What the exercise asks
Only lines containing the word "PROG" belong in the answer; copy each one from the records.

Source material

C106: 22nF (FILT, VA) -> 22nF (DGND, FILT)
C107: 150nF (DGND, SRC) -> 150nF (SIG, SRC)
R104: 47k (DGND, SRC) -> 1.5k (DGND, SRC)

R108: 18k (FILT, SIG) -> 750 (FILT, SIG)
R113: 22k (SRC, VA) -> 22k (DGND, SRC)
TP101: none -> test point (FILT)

---

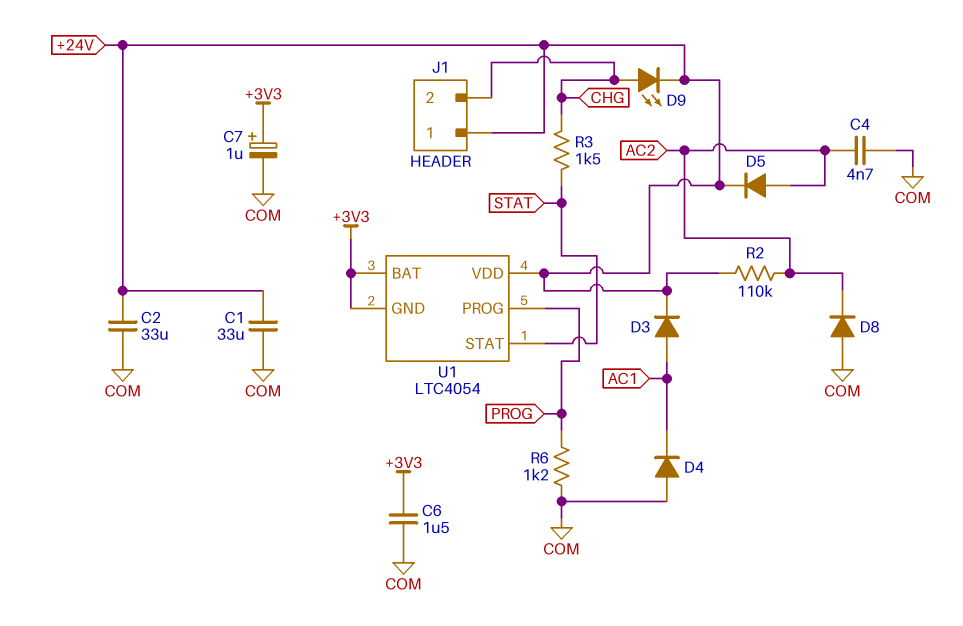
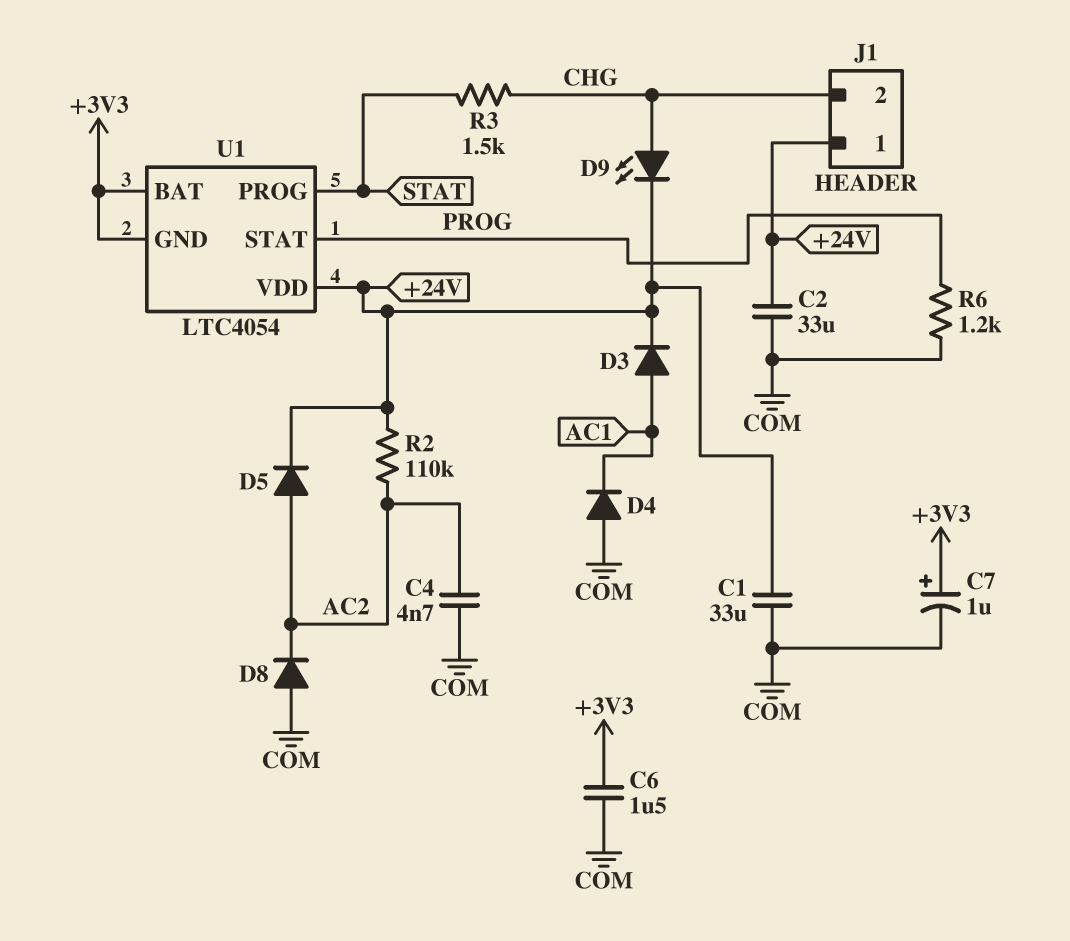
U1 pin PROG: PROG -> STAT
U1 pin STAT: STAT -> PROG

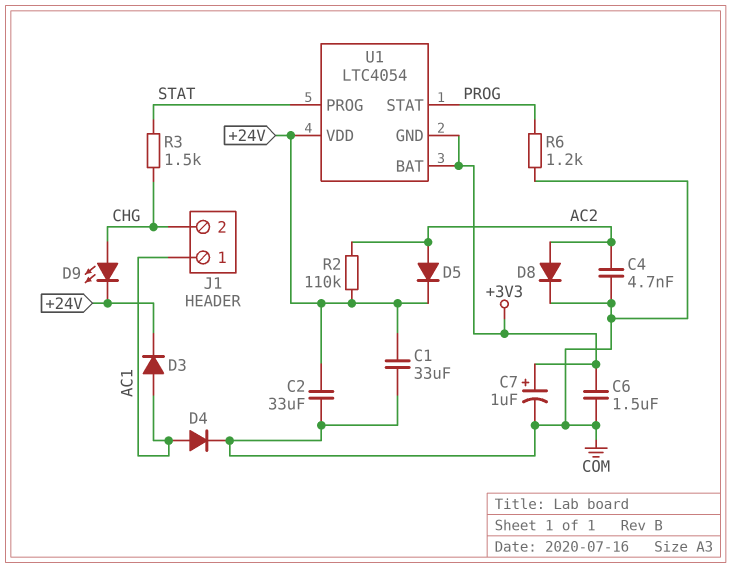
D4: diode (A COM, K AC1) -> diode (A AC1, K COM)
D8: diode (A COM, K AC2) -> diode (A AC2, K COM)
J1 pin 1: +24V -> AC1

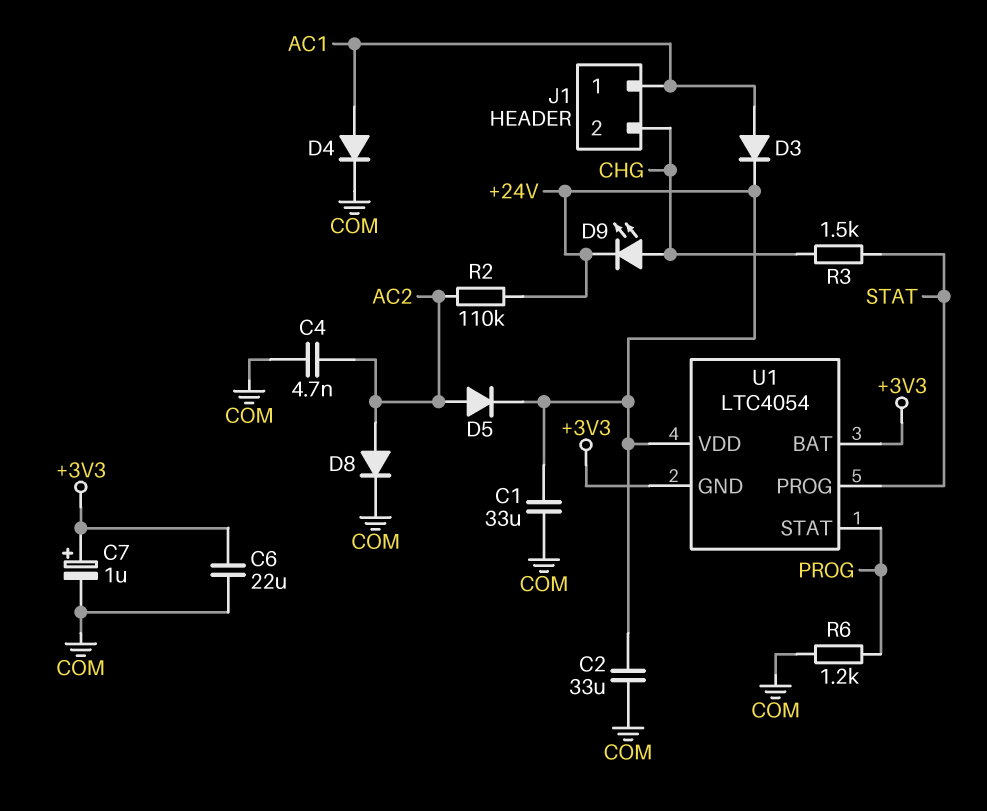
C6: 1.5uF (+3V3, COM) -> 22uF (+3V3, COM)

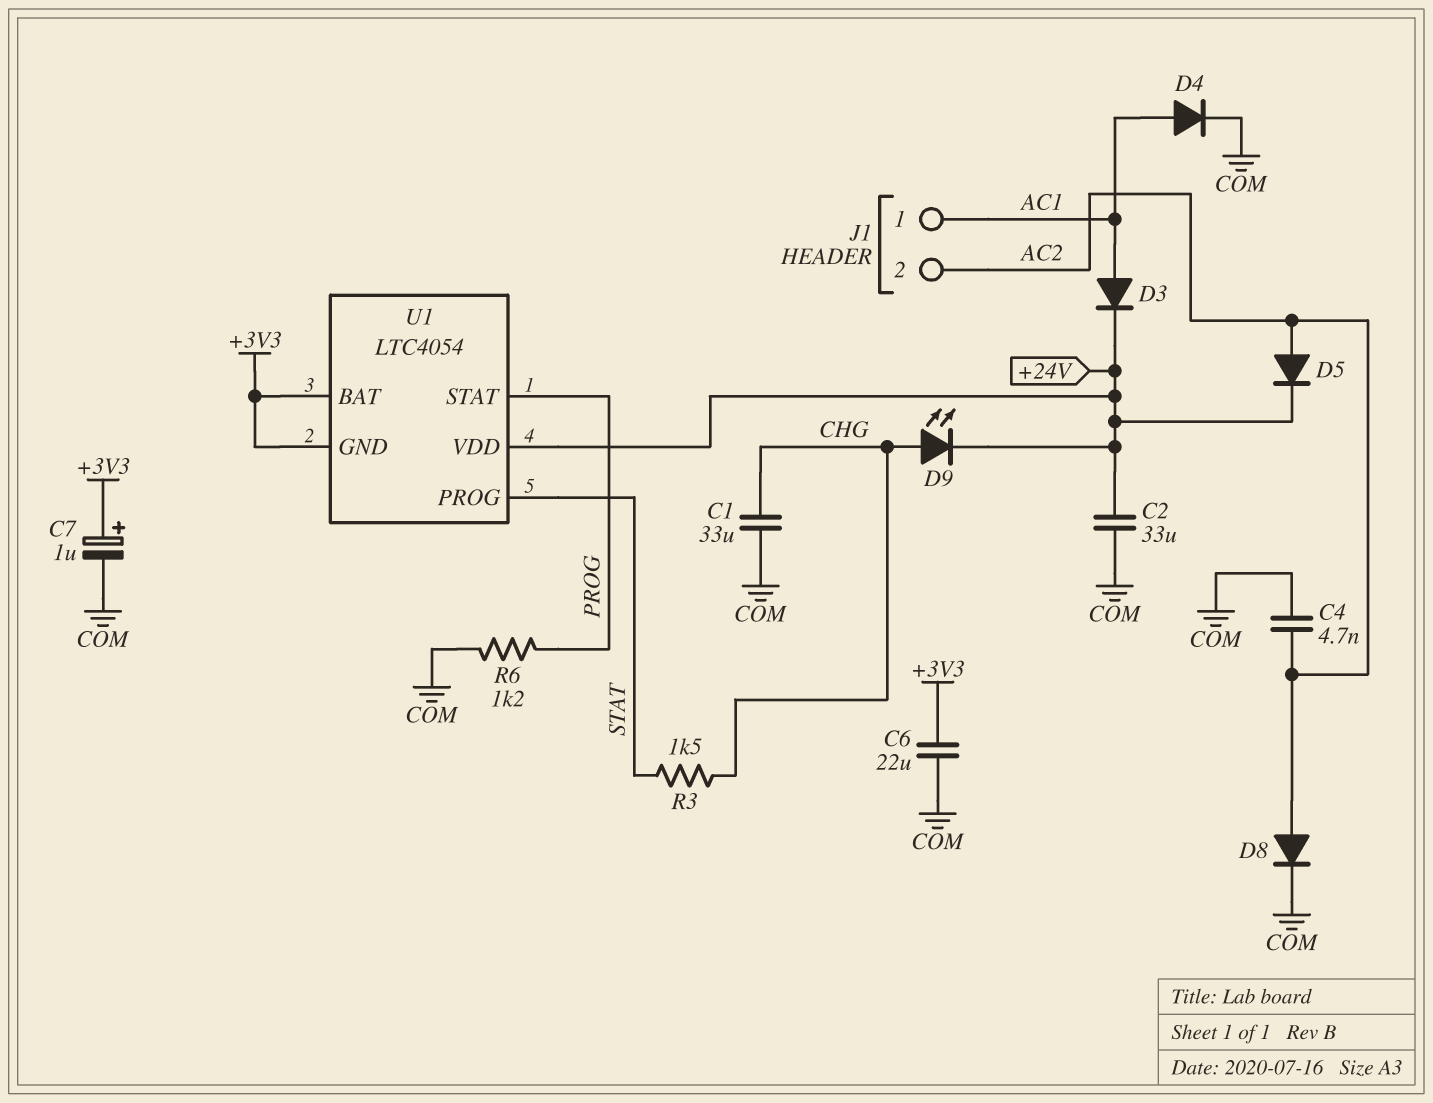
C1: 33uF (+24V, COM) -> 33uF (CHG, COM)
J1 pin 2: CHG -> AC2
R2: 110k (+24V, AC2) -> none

--

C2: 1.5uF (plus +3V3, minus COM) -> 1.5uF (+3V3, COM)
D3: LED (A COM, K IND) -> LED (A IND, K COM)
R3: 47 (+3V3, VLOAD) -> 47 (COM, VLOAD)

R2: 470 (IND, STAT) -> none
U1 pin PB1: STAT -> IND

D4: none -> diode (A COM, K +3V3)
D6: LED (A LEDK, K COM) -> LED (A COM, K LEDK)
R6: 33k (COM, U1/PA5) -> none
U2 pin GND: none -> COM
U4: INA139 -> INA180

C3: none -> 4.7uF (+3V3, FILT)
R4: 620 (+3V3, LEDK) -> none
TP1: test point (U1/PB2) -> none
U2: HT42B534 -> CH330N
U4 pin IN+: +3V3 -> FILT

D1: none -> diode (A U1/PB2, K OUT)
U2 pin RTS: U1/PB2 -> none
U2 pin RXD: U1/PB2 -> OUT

Response box
U1 pin PROG: PROG -> STAT
U1 pin STAT: STAT -> PROG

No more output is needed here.